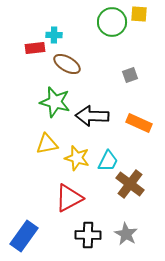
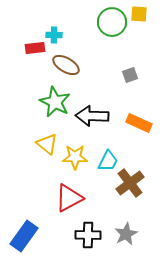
brown ellipse: moved 1 px left, 1 px down
green star: rotated 12 degrees clockwise
yellow triangle: rotated 50 degrees clockwise
yellow star: moved 2 px left, 1 px up; rotated 15 degrees counterclockwise
brown cross: moved 1 px up; rotated 16 degrees clockwise
gray star: rotated 15 degrees clockwise
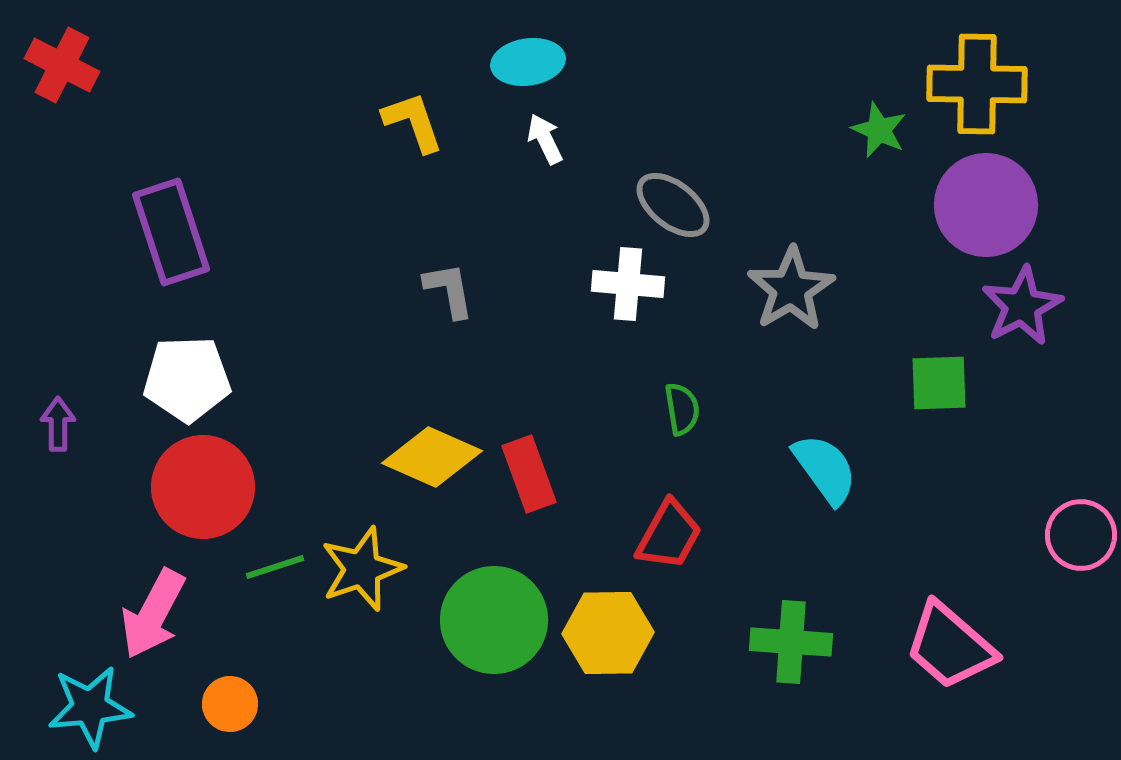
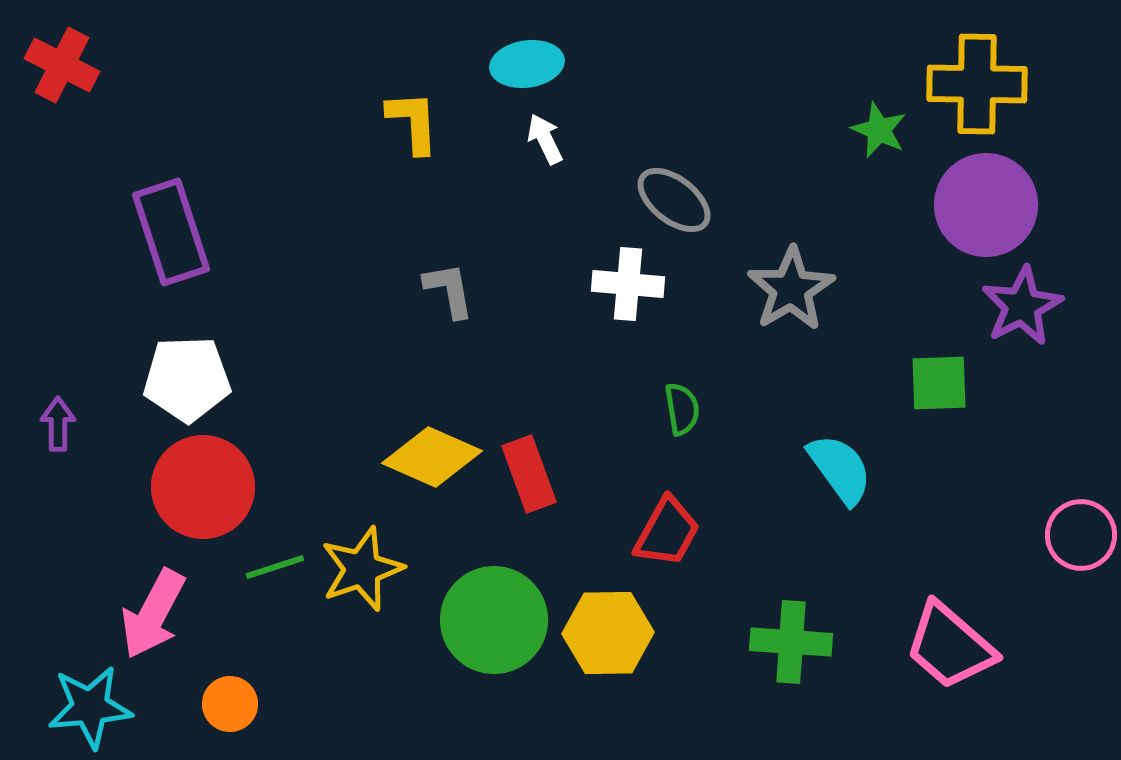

## Objective
Pull every line of text from the material above and reproduce it word for word, leaving the pictures out of your answer.

## The solution
brown ellipse: moved 1 px left, 1 px down
green star: rotated 12 degrees clockwise
yellow triangle: rotated 50 degrees clockwise
yellow star: moved 2 px left, 1 px up; rotated 15 degrees counterclockwise
brown cross: moved 1 px up; rotated 16 degrees clockwise
gray star: rotated 15 degrees clockwise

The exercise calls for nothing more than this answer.